=== REQUIREMENT ===
The records are to be repeated in full, with the images removed.

=== DATASET RECORDS ===

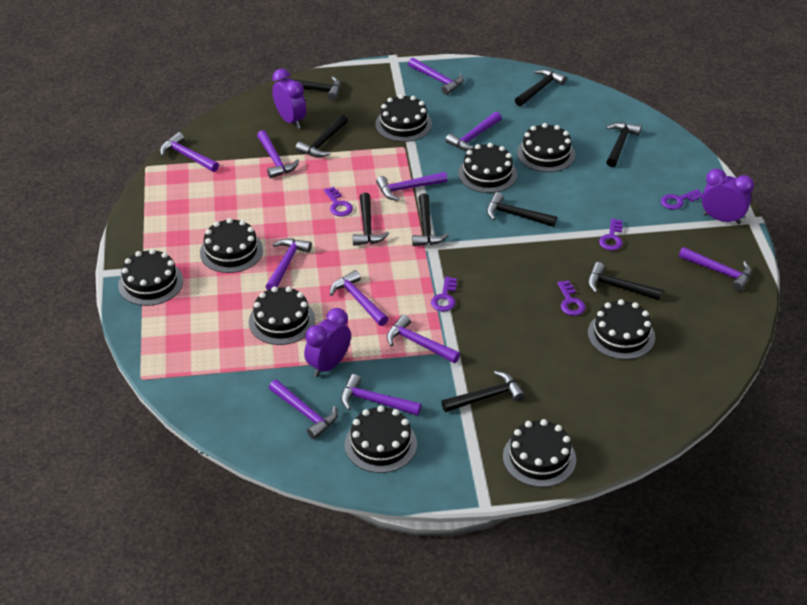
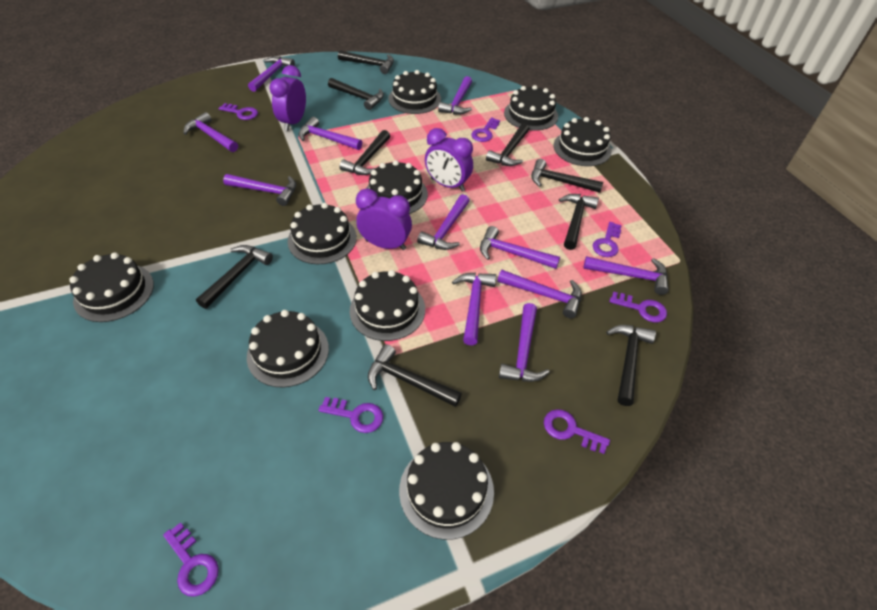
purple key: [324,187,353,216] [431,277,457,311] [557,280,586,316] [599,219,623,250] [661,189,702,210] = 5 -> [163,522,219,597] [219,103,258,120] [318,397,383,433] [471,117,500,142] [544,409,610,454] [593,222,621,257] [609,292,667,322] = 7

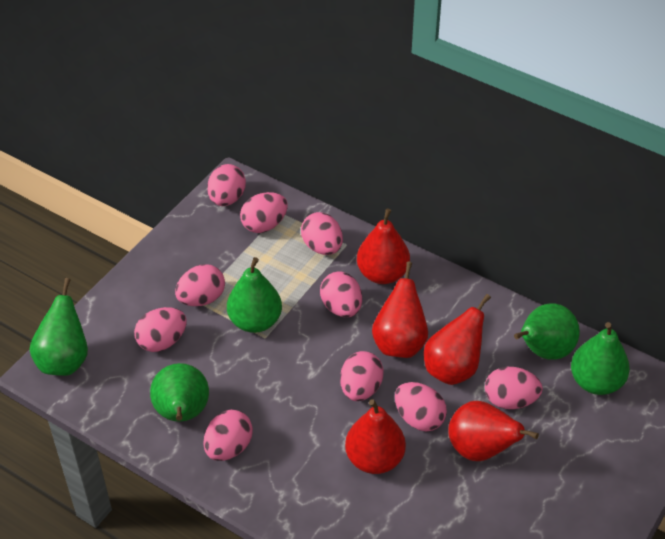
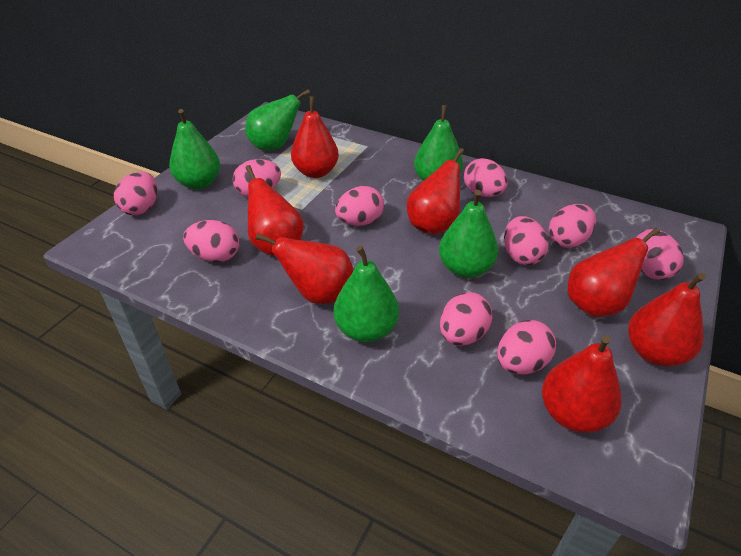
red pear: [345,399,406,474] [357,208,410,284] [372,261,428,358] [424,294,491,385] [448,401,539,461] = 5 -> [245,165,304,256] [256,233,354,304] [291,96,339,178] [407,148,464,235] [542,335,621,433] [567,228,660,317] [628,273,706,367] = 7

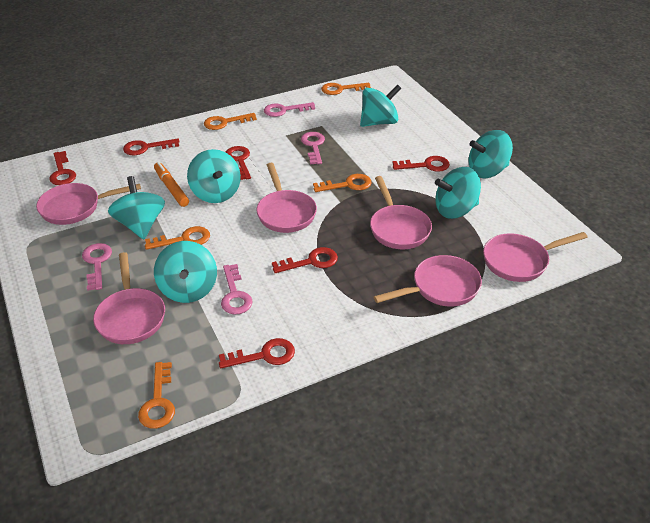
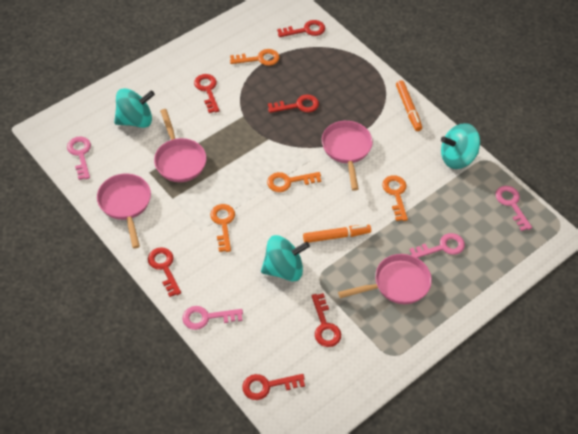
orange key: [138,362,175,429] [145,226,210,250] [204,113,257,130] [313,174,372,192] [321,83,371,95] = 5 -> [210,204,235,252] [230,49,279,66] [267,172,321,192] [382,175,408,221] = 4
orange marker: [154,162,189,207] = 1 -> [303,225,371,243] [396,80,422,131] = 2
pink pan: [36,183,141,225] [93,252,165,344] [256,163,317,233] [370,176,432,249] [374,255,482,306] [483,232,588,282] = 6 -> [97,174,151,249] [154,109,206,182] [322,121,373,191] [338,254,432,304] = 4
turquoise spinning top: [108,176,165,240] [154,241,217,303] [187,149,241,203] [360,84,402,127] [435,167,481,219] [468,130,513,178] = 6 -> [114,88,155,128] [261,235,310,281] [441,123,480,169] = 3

=== RESULT FOR THIS EXERCISE ===
purple key: [324,187,353,216] [431,277,457,311] [557,280,586,316] [599,219,623,250] [661,189,702,210] = 5 -> [163,522,219,597] [219,103,258,120] [318,397,383,433] [471,117,500,142] [544,409,610,454] [593,222,621,257] [609,292,667,322] = 7

red pear: [345,399,406,474] [357,208,410,284] [372,261,428,358] [424,294,491,385] [448,401,539,461] = 5 -> [245,165,304,256] [256,233,354,304] [291,96,339,178] [407,148,464,235] [542,335,621,433] [567,228,660,317] [628,273,706,367] = 7

orange key: [138,362,175,429] [145,226,210,250] [204,113,257,130] [313,174,372,192] [321,83,371,95] = 5 -> [210,204,235,252] [230,49,279,66] [267,172,321,192] [382,175,408,221] = 4
orange marker: [154,162,189,207] = 1 -> [303,225,371,243] [396,80,422,131] = 2
pink pan: [36,183,141,225] [93,252,165,344] [256,163,317,233] [370,176,432,249] [374,255,482,306] [483,232,588,282] = 6 -> [97,174,151,249] [154,109,206,182] [322,121,373,191] [338,254,432,304] = 4
turquoise spinning top: [108,176,165,240] [154,241,217,303] [187,149,241,203] [360,84,402,127] [435,167,481,219] [468,130,513,178] = 6 -> [114,88,155,128] [261,235,310,281] [441,123,480,169] = 3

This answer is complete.